EXERCISE: Go over the records and count each line that has the string "dice". Give the number and nothing else.

DATA FOR REVIEW:
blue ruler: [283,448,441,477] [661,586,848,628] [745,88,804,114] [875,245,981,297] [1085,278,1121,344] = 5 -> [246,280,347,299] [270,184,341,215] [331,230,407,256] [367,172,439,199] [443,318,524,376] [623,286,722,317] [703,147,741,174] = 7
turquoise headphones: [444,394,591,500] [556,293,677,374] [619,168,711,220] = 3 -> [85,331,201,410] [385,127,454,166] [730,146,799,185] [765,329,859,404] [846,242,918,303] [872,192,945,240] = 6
--
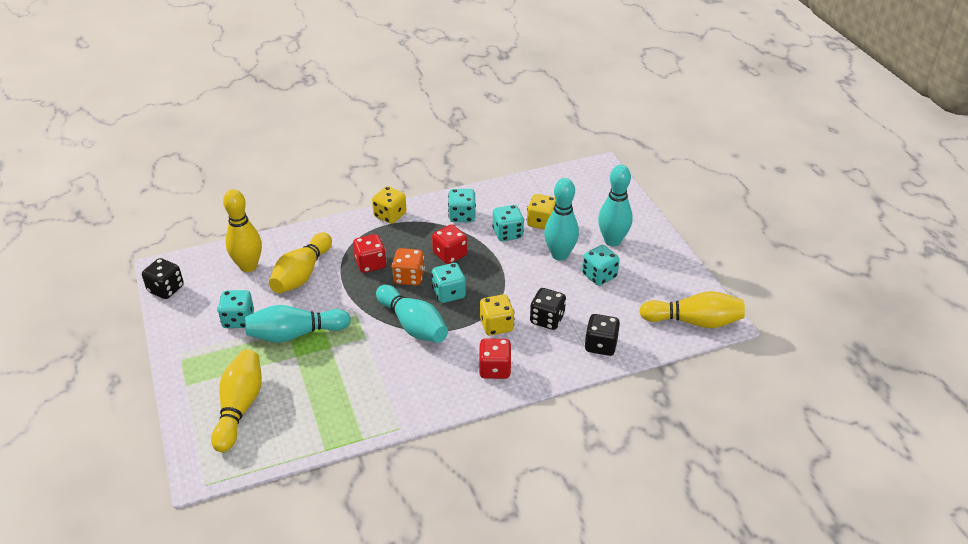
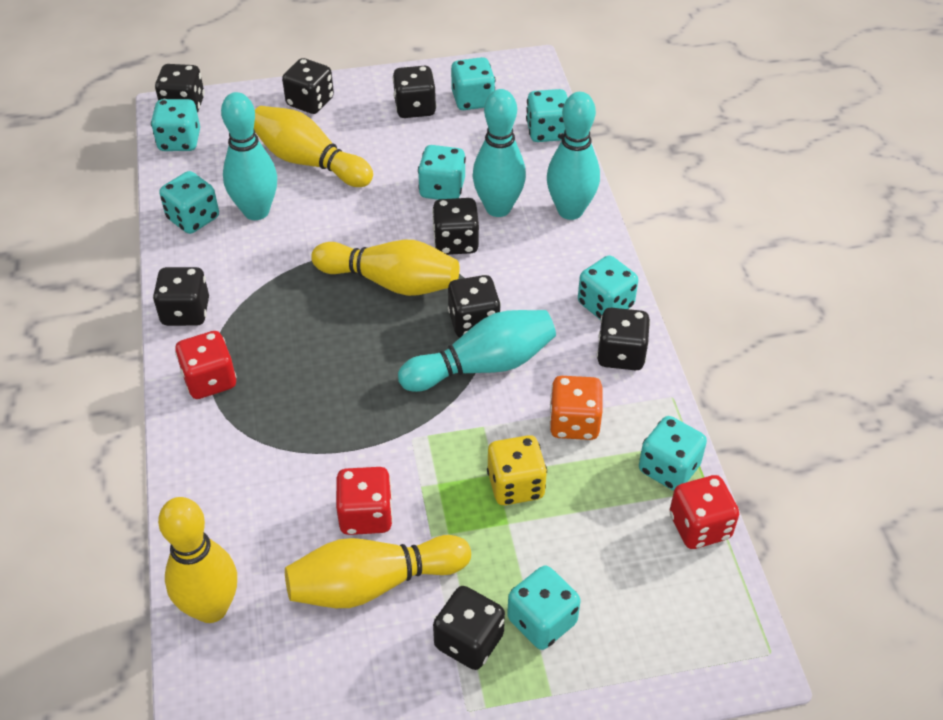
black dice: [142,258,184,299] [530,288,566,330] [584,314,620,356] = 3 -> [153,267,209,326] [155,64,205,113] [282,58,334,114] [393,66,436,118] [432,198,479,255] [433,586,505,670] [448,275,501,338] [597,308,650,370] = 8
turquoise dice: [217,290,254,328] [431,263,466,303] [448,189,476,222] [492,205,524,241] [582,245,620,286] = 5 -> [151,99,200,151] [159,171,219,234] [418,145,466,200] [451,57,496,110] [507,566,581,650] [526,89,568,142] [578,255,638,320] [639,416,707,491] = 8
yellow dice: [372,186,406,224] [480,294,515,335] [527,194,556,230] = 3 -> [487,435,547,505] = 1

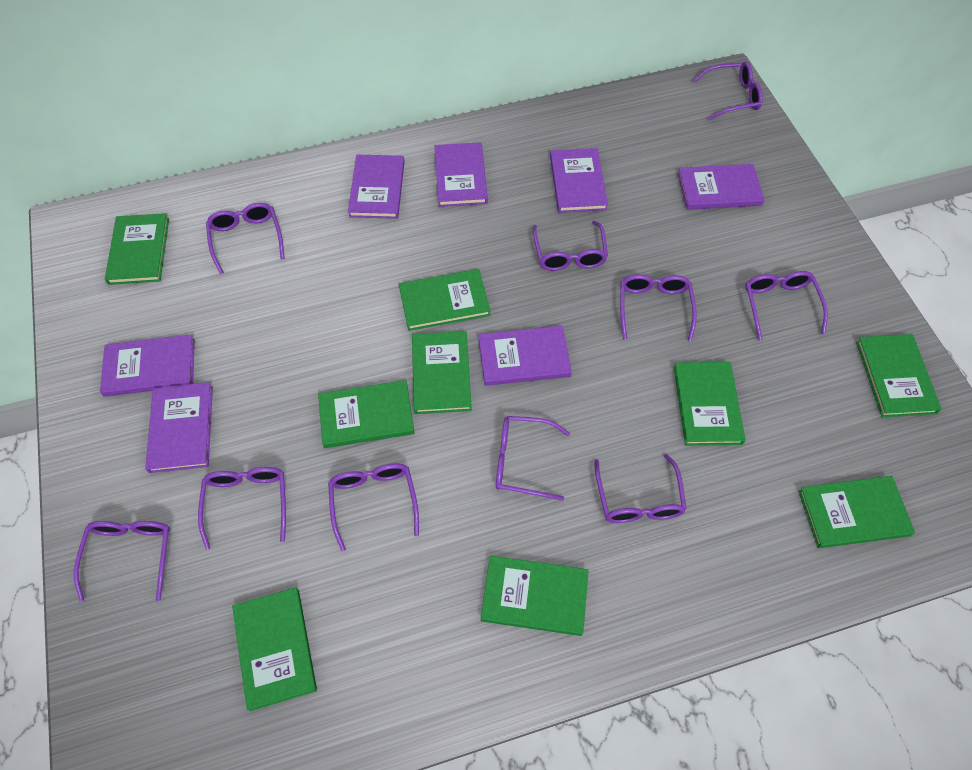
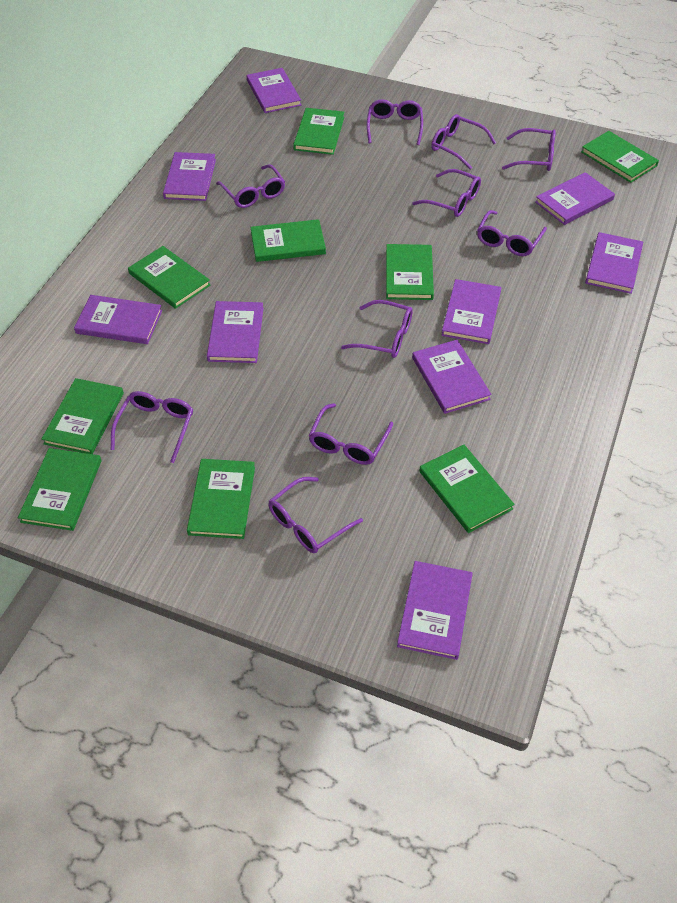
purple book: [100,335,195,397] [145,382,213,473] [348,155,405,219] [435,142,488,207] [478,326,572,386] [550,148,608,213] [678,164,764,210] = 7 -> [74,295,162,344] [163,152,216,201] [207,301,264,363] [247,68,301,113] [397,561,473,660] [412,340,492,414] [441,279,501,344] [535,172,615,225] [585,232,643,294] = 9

SOLUTION: 3